***** SUPPLIED RECORDS *****

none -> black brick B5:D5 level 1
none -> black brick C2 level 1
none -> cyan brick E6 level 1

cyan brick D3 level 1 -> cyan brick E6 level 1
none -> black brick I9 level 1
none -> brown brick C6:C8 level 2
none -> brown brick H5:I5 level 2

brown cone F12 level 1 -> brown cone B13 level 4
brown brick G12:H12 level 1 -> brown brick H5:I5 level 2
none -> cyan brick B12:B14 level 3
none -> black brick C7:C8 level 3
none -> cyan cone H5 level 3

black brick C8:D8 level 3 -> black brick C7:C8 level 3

*****

» PROBLEM:
Search the material above for the word "brown", then copy out each line that has it.

» YOUR RESPONSE:
none -> brown brick C6:C8 level 2
none -> brown brick H5:I5 level 2
brown cone F12 level 1 -> brown cone B13 level 4
brown brick G12:H12 level 1 -> brown brick H5:I5 level 2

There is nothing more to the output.